- [WORK TO COMPLETE]
Pick out each line below containing "AGND".

- [INPUT]

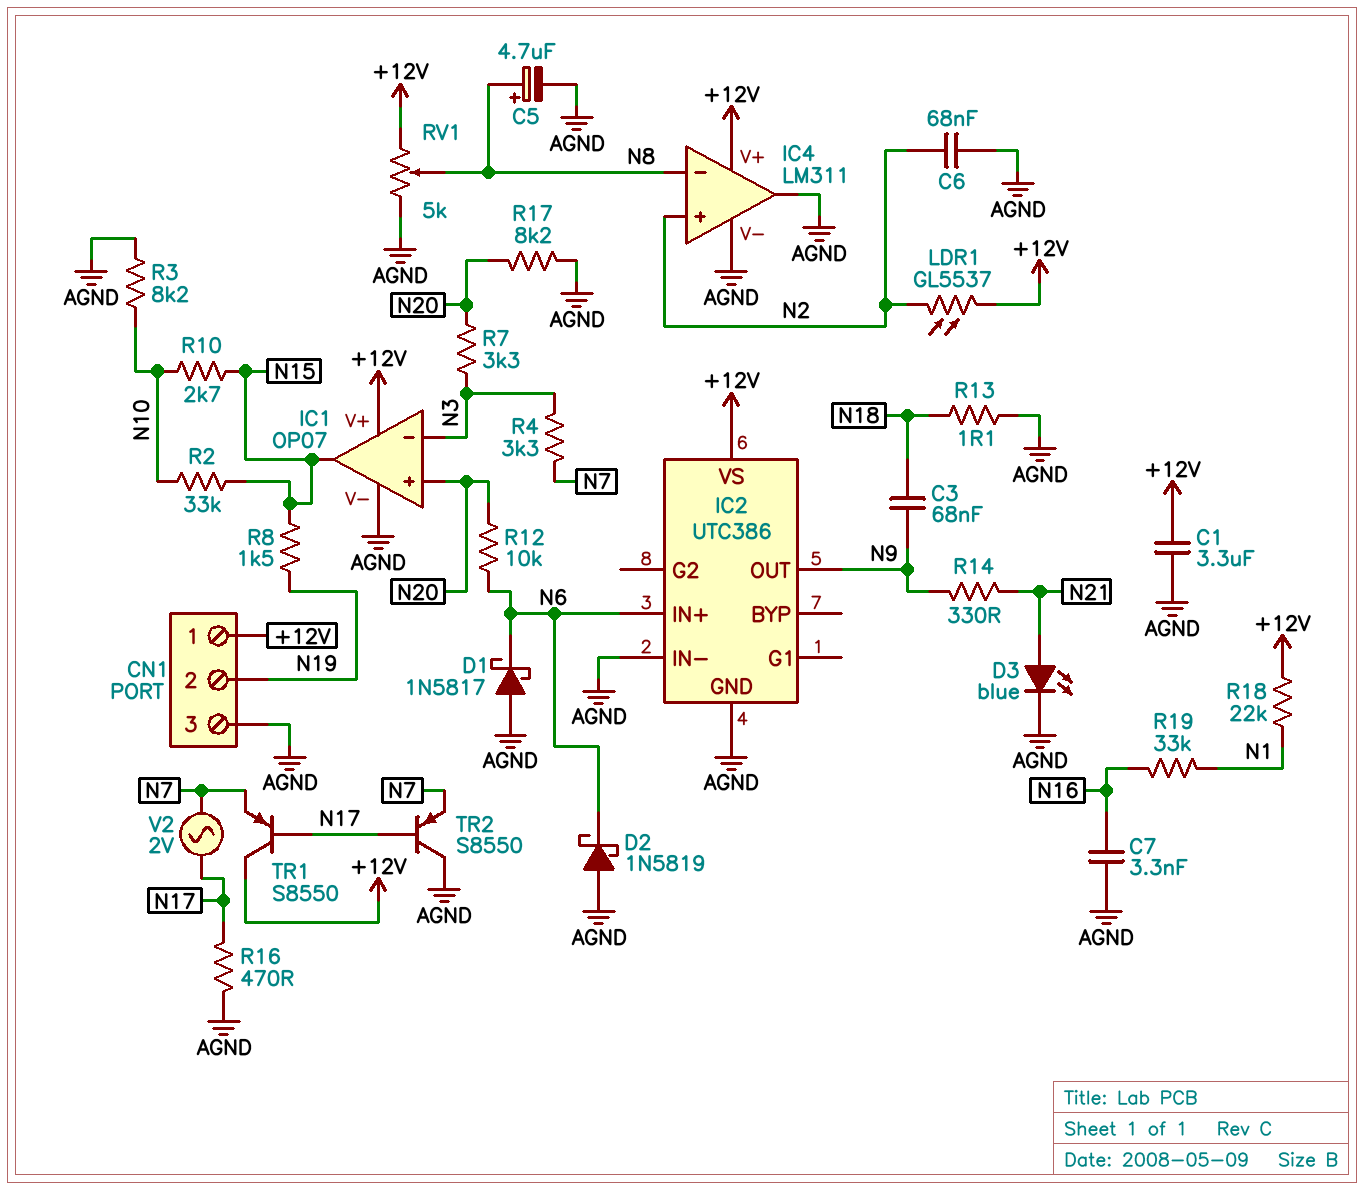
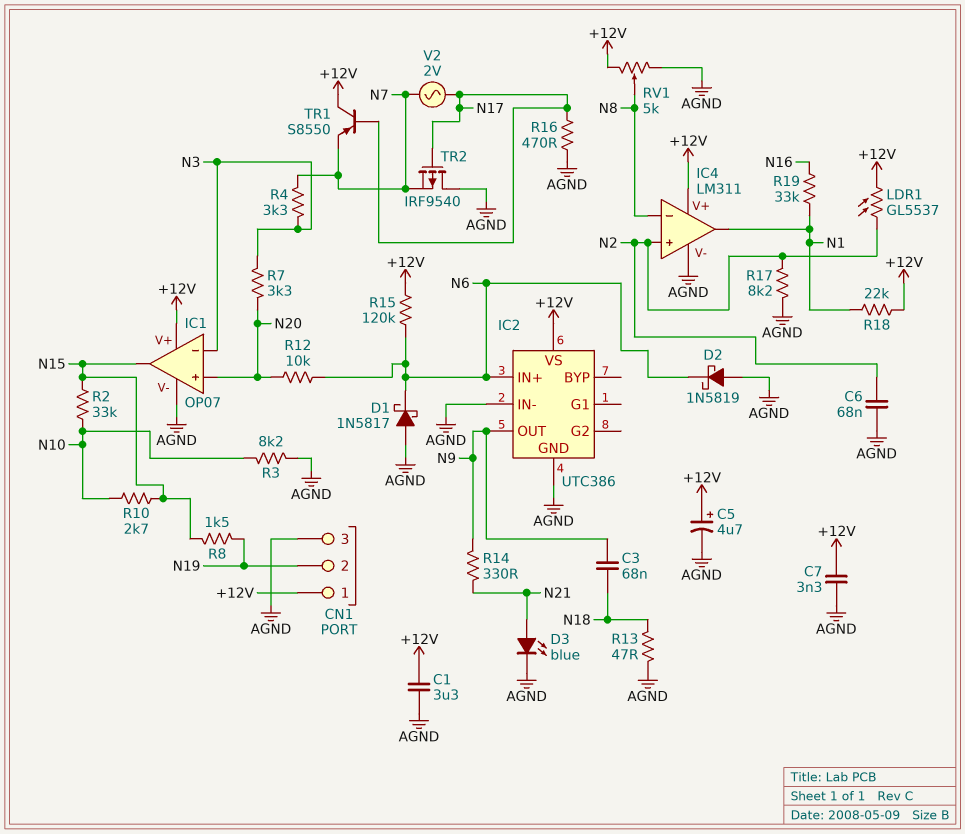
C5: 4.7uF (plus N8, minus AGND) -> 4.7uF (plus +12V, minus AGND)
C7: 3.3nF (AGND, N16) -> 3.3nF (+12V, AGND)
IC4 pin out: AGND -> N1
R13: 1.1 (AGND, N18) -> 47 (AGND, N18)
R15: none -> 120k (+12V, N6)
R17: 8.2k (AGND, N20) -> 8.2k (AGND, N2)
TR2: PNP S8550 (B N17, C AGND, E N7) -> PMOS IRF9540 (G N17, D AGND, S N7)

- [EXERCISE RESULT]
C5: 4.7uF (plus N8, minus AGND) -> 4.7uF (plus +12V, minus AGND)
C7: 3.3nF (AGND, N16) -> 3.3nF (+12V, AGND)
IC4 pin out: AGND -> N1
R13: 1.1 (AGND, N18) -> 47 (AGND, N18)
R17: 8.2k (AGND, N20) -> 8.2k (AGND, N2)
TR2: PNP S8550 (B N17, C AGND, E N7) -> PMOS IRF9540 (G N17, D AGND, S N7)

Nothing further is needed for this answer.